Start of Stored data

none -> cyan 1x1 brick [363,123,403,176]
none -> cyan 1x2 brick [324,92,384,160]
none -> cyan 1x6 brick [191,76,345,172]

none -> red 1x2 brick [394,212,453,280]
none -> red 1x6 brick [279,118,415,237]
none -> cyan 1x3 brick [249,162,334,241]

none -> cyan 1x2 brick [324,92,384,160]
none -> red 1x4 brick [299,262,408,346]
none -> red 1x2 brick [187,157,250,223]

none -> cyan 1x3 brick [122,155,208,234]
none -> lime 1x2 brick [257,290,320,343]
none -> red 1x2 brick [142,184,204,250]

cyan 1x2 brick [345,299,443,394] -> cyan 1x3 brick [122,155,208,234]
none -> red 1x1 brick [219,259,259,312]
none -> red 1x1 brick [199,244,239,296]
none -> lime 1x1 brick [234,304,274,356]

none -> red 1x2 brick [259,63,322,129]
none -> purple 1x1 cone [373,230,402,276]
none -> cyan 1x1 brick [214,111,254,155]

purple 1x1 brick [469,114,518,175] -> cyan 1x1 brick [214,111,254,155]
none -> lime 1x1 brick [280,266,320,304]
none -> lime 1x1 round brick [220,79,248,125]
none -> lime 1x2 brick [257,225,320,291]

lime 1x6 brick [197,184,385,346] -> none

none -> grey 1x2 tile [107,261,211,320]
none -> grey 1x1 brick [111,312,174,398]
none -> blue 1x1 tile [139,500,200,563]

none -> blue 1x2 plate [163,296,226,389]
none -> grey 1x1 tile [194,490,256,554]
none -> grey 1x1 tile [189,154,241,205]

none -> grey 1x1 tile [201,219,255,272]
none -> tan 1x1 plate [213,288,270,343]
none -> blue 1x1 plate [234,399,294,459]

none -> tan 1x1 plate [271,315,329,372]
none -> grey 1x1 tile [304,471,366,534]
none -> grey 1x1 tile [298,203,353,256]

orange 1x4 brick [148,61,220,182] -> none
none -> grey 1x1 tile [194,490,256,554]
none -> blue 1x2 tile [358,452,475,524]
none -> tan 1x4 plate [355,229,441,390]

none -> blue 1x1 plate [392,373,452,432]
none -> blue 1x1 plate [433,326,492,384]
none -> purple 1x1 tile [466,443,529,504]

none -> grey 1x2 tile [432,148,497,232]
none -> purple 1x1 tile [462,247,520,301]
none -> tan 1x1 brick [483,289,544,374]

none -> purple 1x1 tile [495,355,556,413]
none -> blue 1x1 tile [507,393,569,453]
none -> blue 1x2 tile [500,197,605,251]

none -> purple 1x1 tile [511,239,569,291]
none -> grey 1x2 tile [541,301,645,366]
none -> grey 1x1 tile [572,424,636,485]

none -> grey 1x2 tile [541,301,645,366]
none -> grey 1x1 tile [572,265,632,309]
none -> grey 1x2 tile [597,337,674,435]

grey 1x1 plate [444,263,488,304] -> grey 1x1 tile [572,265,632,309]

End of Stored data

What you should do:
Given the records above, return exactly the lines starting at the line containing "none -> blue 1x2 tile [500,197,605,251]" and ending at the line containing "none -> grey 1x1 tile [572,265,632,309]", including both.

Output for this task:
none -> blue 1x2 tile [500,197,605,251]

none -> purple 1x1 tile [511,239,569,291]
none -> grey 1x2 tile [541,301,645,366]
none -> grey 1x1 tile [572,424,636,485]

none -> grey 1x2 tile [541,301,645,366]
none -> grey 1x1 tile [572,265,632,309]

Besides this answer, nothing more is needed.